Exercise
For the entries below, the result should be an exact transcription of the lines from the one with "orange cupcake: 1 -> 2" up to and including the one with "yellow pear: 0 -> 2", and only those.

Supplied data
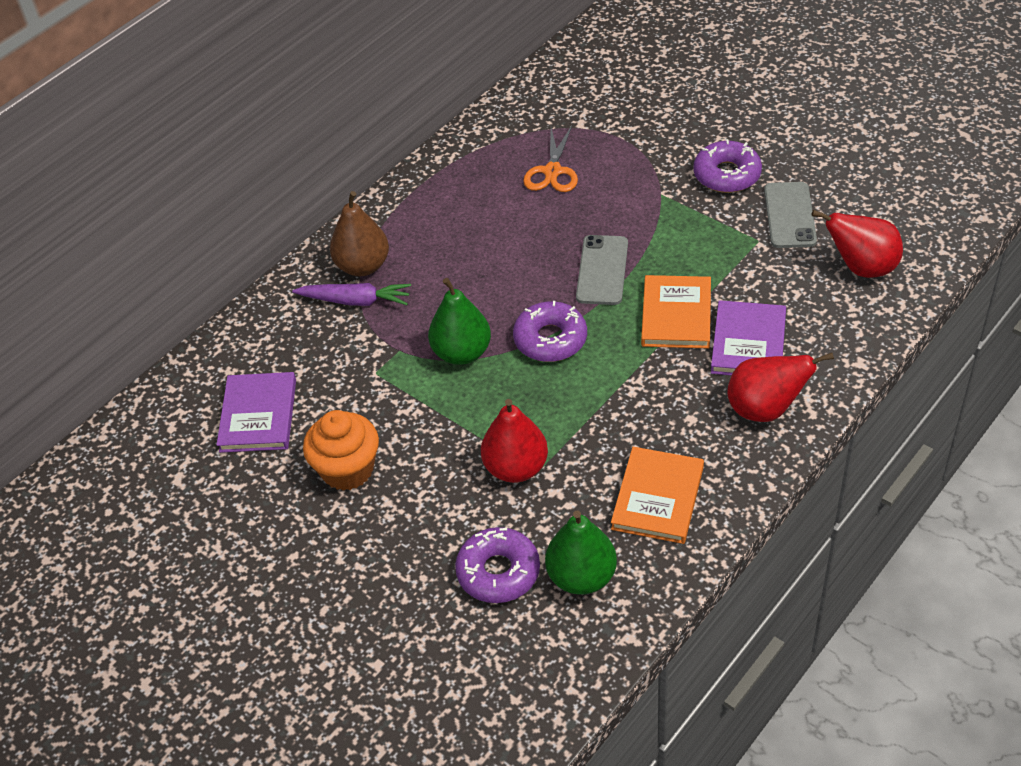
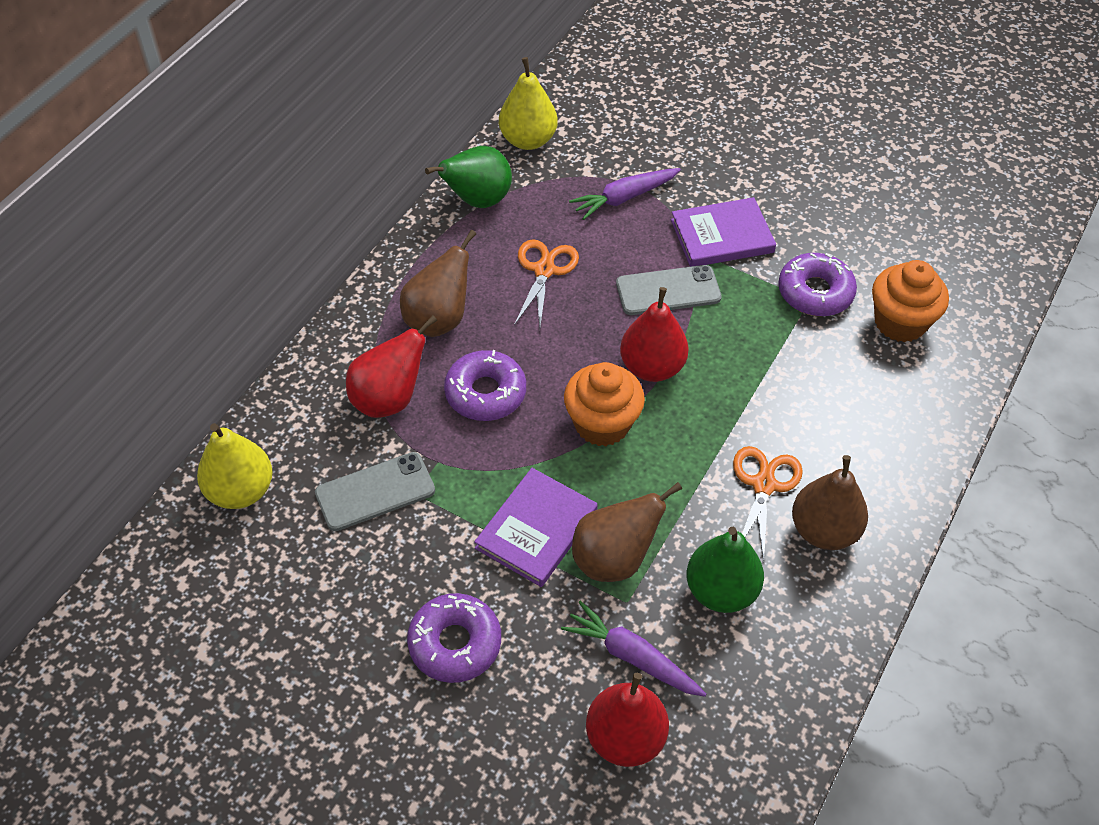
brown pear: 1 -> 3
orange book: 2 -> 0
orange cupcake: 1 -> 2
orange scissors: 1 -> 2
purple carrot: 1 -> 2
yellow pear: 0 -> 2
...
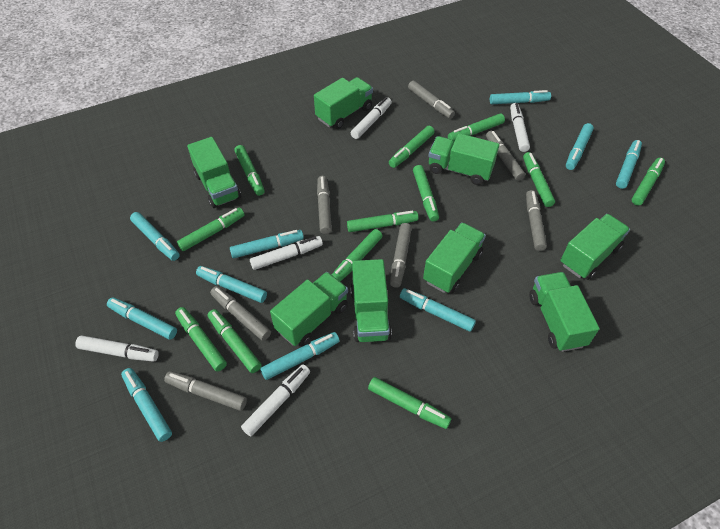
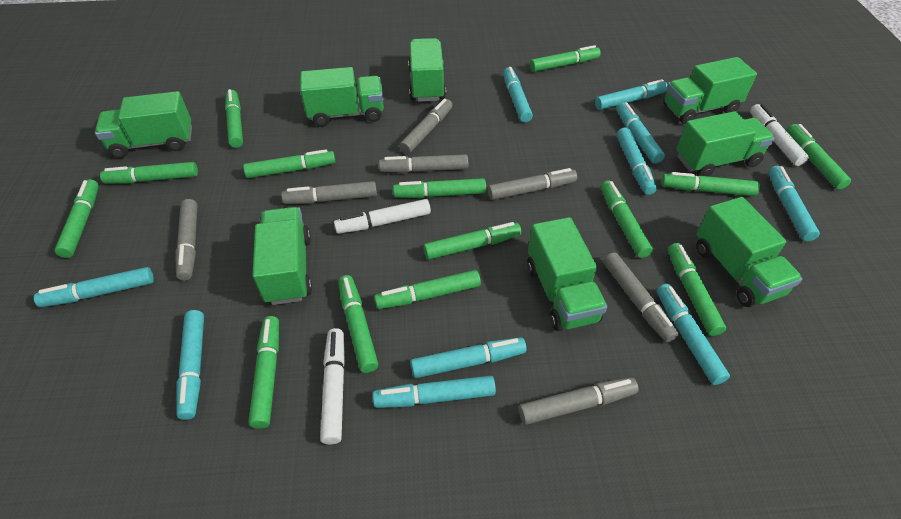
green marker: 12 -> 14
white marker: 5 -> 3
...
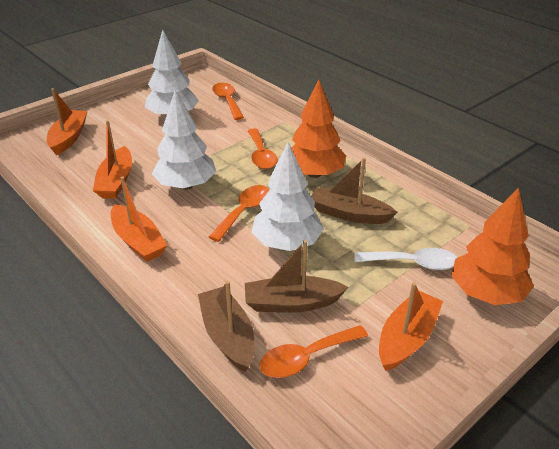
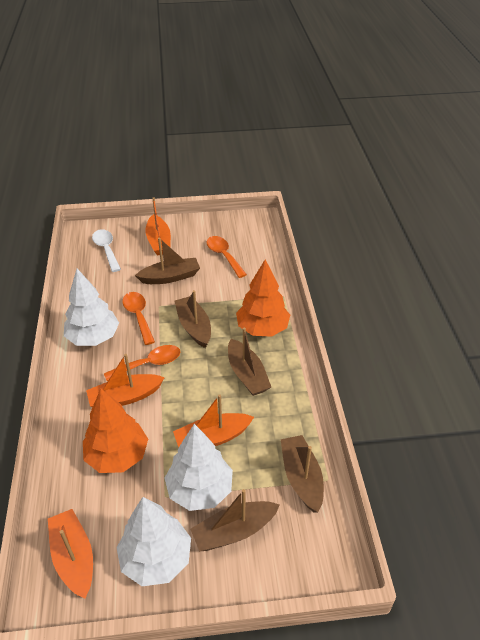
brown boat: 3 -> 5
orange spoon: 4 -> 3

Answer to this task
orange cupcake: 1 -> 2
orange scissors: 1 -> 2
purple carrot: 1 -> 2
yellow pear: 0 -> 2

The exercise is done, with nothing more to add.